_WRITTEN TASK_
List every line from the rows below that contains the word "degrees".
>> begin EXTRACTED INFORMATION
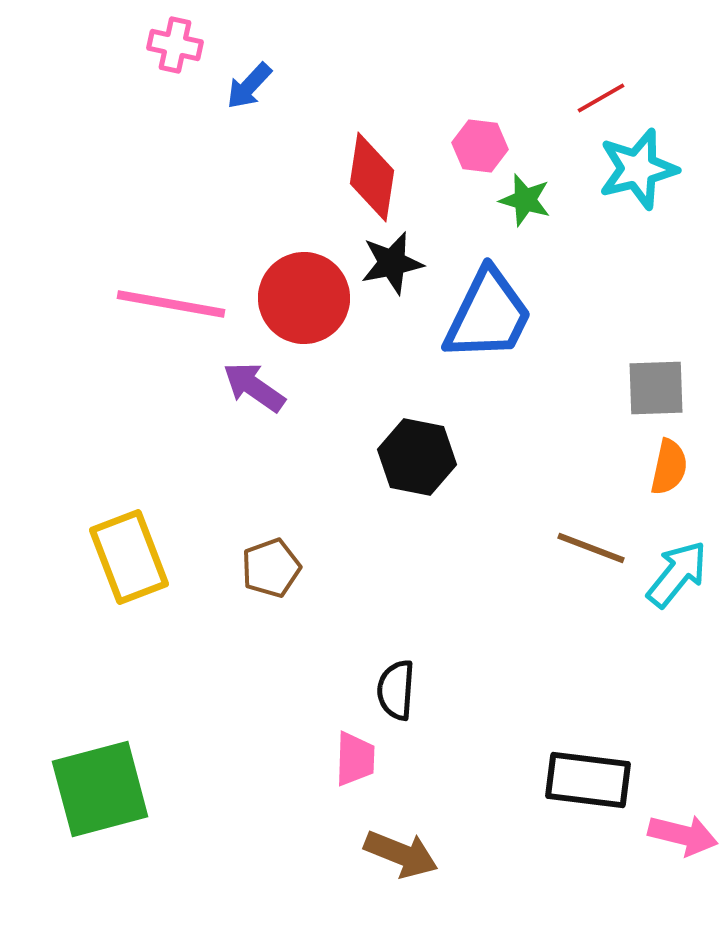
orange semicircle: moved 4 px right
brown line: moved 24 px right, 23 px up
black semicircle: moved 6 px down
>> end EXTRACTED INFORMATION
>> begin EXTRACTED INFORMATION
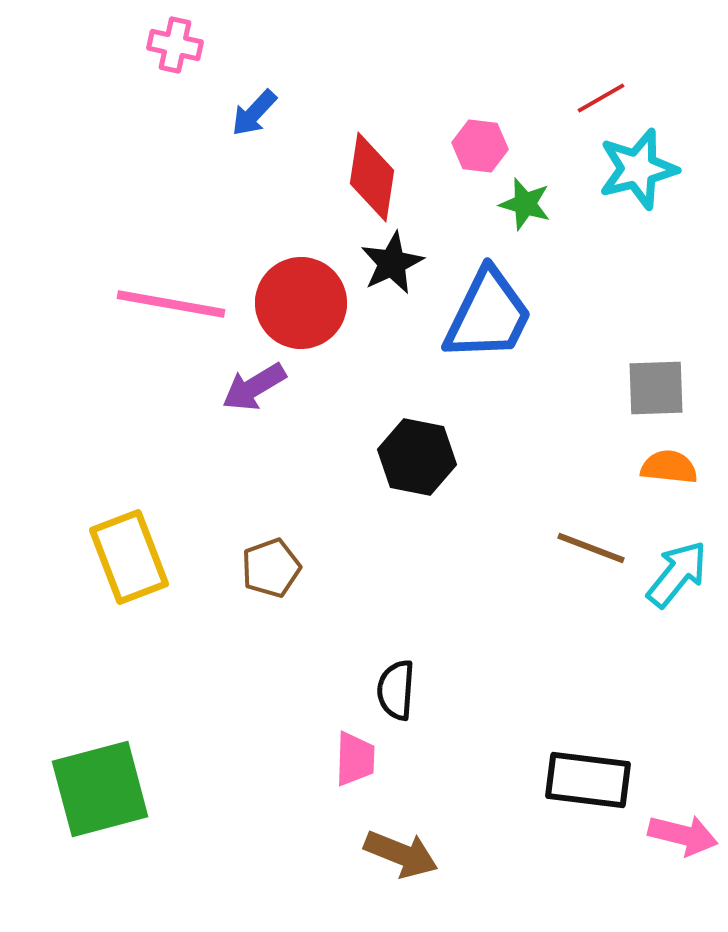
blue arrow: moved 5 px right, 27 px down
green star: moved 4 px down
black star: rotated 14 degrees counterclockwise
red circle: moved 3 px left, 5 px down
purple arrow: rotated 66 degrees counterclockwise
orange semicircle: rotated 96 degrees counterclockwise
>> end EXTRACTED INFORMATION
_RESPONSE_
black star: rotated 14 degrees counterclockwise
purple arrow: rotated 66 degrees counterclockwise
orange semicircle: rotated 96 degrees counterclockwise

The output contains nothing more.